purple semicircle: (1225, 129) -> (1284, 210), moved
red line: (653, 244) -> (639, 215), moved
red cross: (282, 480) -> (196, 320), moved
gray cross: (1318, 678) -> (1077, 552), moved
* * *
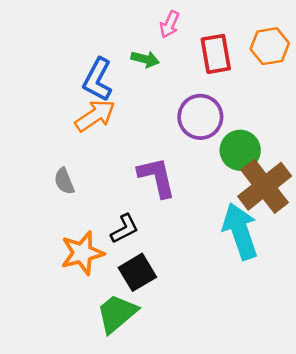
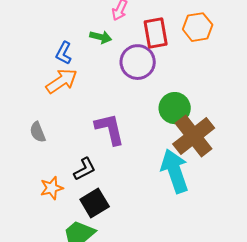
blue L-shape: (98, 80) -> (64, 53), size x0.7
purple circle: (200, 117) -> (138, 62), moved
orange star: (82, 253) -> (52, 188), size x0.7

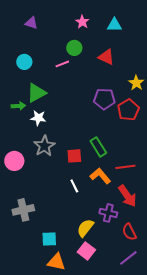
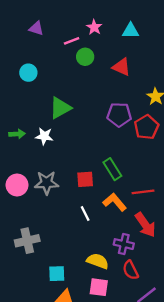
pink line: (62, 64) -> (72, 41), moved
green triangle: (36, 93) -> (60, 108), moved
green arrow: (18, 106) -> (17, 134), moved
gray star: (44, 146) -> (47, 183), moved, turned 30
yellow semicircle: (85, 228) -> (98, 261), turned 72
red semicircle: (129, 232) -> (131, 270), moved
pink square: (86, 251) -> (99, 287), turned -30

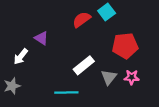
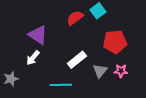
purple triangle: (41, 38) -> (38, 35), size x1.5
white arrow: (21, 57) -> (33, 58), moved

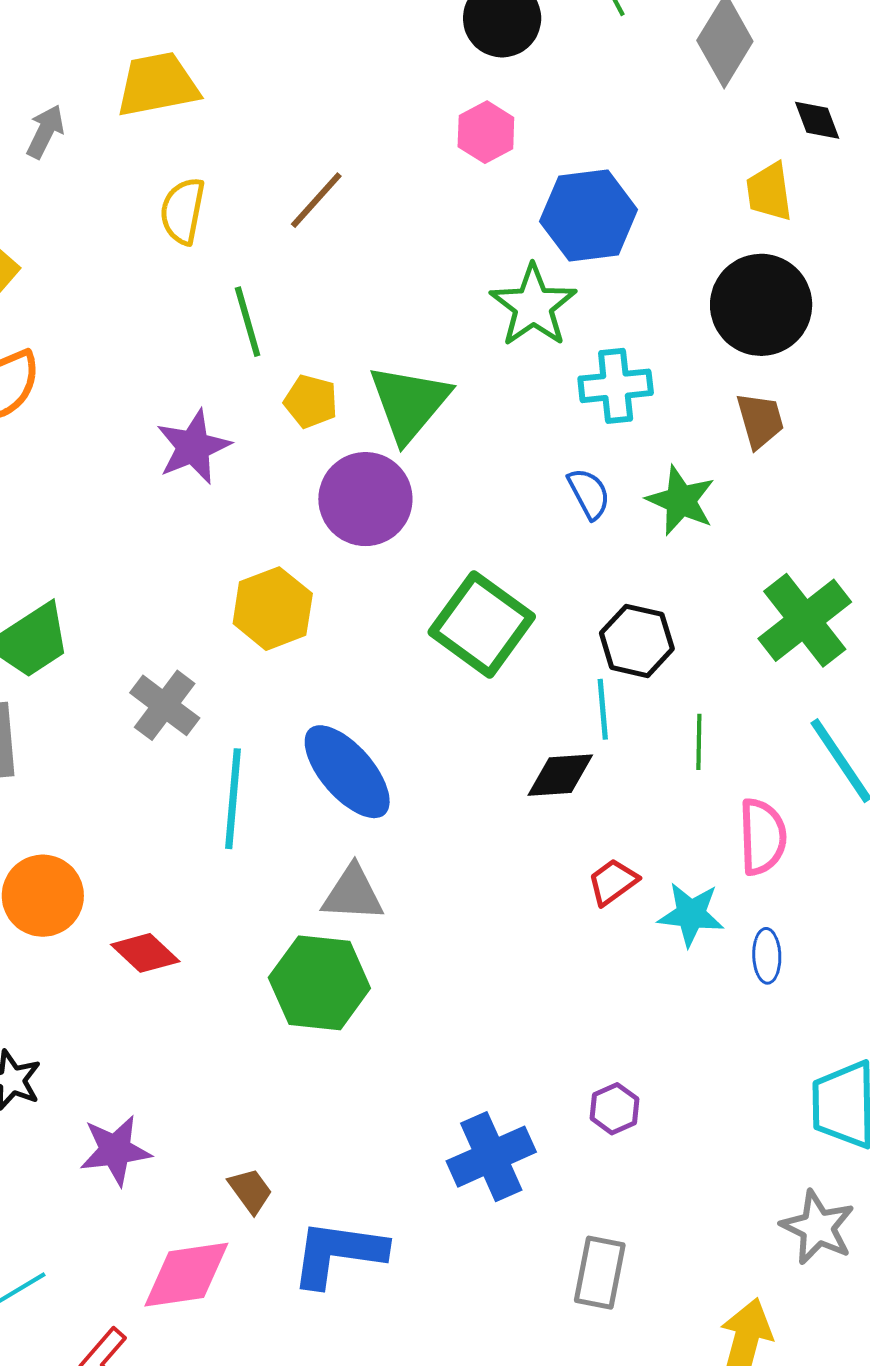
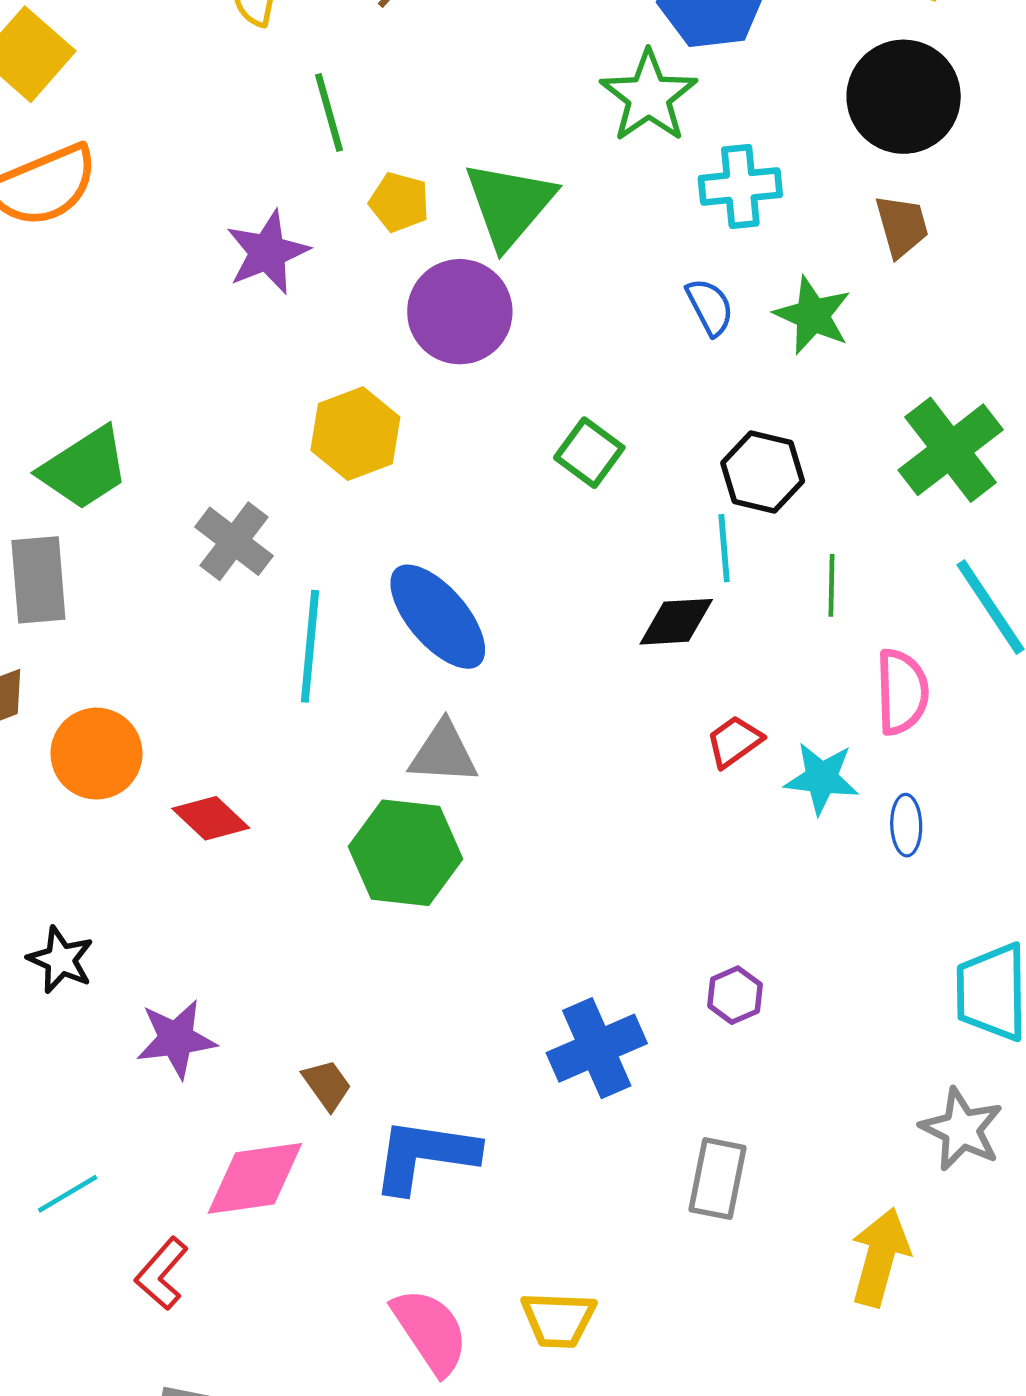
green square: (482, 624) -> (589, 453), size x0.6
...
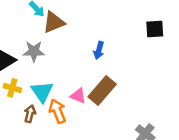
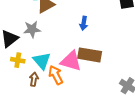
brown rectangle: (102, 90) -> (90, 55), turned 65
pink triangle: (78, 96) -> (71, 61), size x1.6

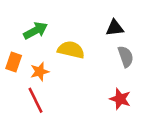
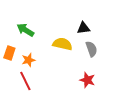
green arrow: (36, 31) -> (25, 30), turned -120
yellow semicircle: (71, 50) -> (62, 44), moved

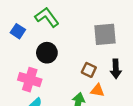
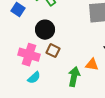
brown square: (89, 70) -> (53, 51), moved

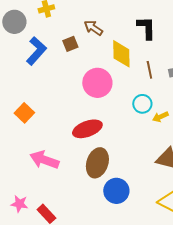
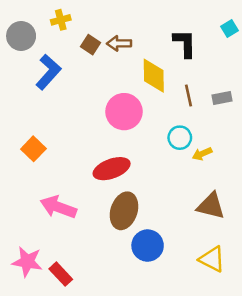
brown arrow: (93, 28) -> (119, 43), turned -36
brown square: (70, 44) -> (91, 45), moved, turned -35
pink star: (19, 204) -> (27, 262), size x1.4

> _What is expected_
Exactly the lines starting at the one above with "red semicircle: (129, 232)" and ending at the one with "green square: (482, 624)" should be printed, and nothing else. Omit the pictures.

> _Result below_
red semicircle: (129, 232) -> (131, 270), moved
pink square: (86, 251) -> (99, 287), turned -30

purple triangle: (41, 38) -> (38, 35), size x1.5
white arrow: (21, 57) -> (33, 58), moved

green square: (482, 624) -> (589, 453), size x0.6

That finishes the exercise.